Exercise requirements:
Beginning with the first line, please return the entries exactly through the line that contains "The second view gained the pot", and leave out all later lines.
Start of Block
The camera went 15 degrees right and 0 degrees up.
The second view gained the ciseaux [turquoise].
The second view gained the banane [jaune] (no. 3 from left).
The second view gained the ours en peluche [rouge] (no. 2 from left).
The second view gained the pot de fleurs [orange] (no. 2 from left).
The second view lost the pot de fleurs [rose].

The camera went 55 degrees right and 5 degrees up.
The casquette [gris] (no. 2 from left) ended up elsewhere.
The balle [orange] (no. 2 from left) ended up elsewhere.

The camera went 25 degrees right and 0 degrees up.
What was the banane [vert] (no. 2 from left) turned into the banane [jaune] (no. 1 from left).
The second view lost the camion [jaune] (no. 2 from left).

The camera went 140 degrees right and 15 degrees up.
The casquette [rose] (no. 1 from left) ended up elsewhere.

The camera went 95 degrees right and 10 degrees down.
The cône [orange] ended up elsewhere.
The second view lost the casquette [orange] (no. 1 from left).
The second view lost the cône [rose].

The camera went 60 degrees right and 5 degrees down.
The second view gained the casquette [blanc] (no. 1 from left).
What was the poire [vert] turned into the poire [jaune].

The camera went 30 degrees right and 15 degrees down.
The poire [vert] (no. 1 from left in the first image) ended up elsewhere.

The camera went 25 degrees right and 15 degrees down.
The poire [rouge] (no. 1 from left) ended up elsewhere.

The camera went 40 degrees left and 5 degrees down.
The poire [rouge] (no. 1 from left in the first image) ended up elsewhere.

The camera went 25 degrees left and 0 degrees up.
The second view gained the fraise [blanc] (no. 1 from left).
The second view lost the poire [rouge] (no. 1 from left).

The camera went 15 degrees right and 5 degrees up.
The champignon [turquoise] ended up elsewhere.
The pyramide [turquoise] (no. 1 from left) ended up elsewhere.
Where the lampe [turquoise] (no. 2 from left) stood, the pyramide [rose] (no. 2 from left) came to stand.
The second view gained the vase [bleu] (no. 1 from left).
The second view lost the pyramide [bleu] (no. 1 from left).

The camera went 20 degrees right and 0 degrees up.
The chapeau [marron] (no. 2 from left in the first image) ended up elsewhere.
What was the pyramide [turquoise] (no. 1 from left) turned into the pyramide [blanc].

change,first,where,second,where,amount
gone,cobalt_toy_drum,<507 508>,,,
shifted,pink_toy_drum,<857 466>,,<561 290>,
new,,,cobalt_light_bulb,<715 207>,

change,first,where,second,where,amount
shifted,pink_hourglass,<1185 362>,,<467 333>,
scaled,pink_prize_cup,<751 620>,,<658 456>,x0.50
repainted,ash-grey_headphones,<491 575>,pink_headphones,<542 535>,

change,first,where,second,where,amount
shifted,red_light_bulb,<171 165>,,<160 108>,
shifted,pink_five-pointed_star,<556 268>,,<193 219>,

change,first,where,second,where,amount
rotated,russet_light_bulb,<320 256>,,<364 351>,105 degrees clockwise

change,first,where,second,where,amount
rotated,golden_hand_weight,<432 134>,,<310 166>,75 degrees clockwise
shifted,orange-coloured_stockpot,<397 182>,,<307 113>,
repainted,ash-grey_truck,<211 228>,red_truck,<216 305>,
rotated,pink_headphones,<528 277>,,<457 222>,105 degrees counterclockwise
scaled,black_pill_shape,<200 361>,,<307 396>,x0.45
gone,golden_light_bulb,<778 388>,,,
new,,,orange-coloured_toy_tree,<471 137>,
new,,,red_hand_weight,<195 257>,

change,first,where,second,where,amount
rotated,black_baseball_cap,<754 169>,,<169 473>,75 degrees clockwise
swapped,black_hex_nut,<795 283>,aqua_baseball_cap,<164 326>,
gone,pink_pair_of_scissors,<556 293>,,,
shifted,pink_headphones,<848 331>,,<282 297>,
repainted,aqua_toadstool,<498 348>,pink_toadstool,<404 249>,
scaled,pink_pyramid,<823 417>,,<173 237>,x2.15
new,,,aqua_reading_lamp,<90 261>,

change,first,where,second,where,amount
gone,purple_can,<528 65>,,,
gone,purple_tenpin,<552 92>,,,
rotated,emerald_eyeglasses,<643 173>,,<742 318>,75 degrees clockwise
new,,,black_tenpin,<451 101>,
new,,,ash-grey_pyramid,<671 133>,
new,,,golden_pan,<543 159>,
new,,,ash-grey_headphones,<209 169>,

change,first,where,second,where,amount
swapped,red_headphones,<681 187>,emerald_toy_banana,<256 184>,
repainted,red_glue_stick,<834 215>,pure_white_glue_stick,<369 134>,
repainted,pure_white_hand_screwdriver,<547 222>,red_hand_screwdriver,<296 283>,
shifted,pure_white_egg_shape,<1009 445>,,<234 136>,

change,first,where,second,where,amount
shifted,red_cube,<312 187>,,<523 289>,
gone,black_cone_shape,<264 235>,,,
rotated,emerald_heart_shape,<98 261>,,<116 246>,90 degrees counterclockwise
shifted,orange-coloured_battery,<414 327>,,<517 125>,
End of Block
Exercise answer:
The camera went 15 degrees right and 0 degrees up.
The second view gained the ciseaux [turquoise].
The second view gained the banane [jaune] (no. 3 from left).
The second view gained the ours en peluche [rouge] (no. 2 from left).
The second view gained the pot de fleurs [orange] (no. 2 from left).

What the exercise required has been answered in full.